EXERCISE BRIEF:
Every line from the one containing "(603, 174) = (562, 197): red" down to the last line of the listing below should be restated exactly, and nothing else.
Start of WORKING DATA
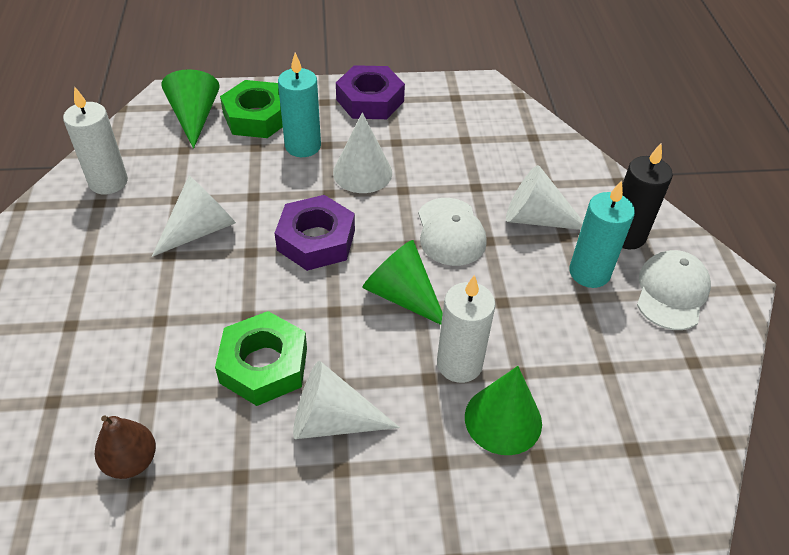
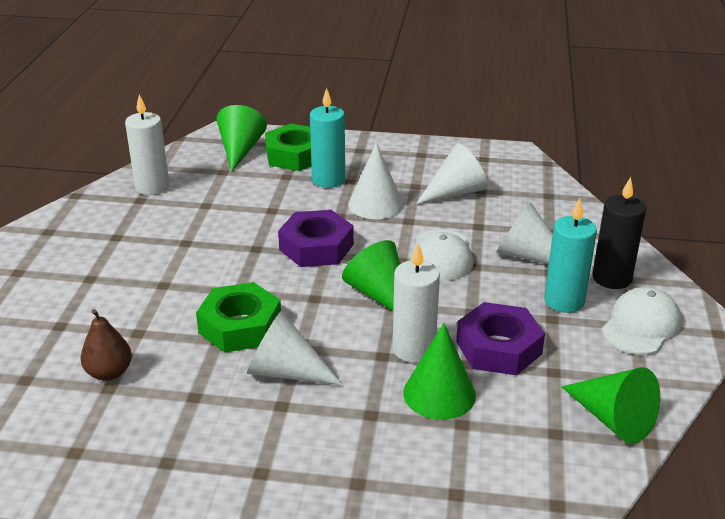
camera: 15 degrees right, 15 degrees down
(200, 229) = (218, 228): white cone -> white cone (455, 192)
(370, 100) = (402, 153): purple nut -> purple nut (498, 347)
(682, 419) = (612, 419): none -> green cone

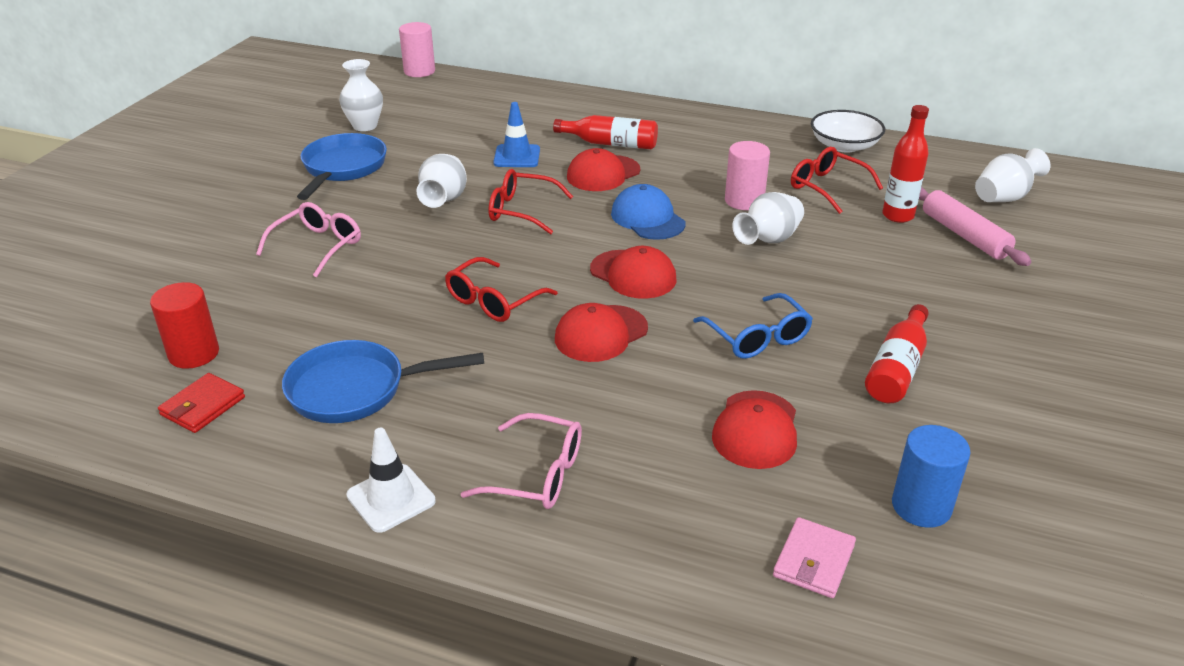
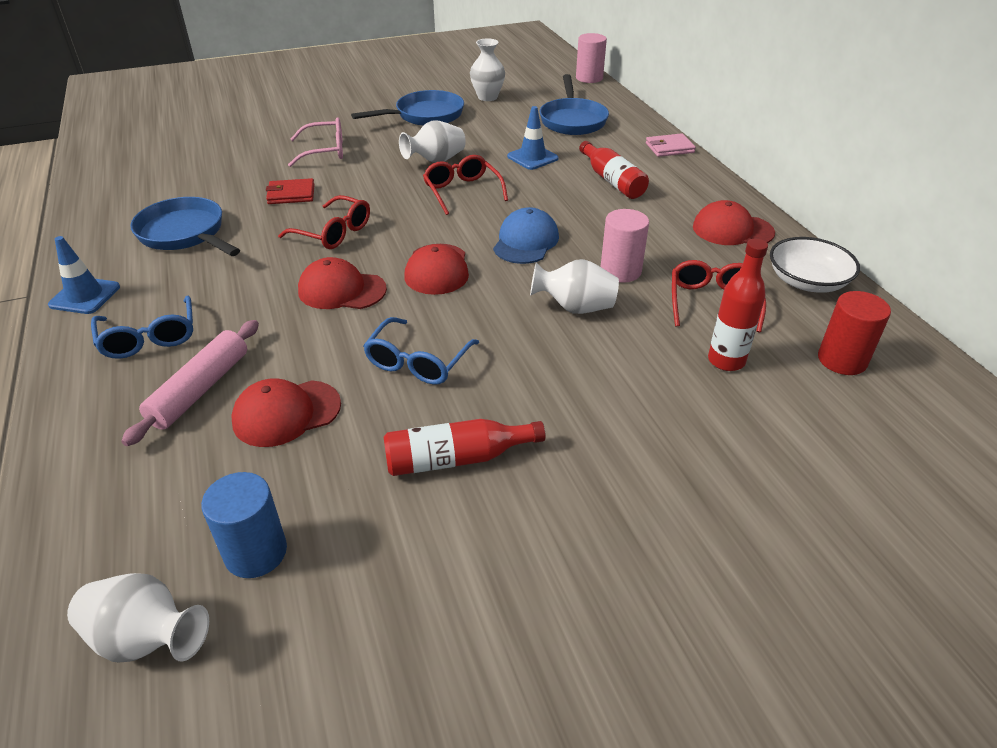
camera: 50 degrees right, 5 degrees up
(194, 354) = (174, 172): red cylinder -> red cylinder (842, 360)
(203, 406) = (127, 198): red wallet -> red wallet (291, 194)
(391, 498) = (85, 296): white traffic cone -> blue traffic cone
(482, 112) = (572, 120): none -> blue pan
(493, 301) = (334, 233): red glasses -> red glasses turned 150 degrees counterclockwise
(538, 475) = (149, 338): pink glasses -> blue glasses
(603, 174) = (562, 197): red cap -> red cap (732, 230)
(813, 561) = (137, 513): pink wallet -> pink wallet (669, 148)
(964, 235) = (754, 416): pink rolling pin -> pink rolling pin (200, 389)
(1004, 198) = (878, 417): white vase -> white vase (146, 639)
End of WORKING DATA
SOLUTION TO THIS EXERCISE:
(603, 174) = (562, 197): red cap -> red cap (732, 230)
(813, 561) = (137, 513): pink wallet -> pink wallet (669, 148)
(964, 235) = (754, 416): pink rolling pin -> pink rolling pin (200, 389)
(1004, 198) = (878, 417): white vase -> white vase (146, 639)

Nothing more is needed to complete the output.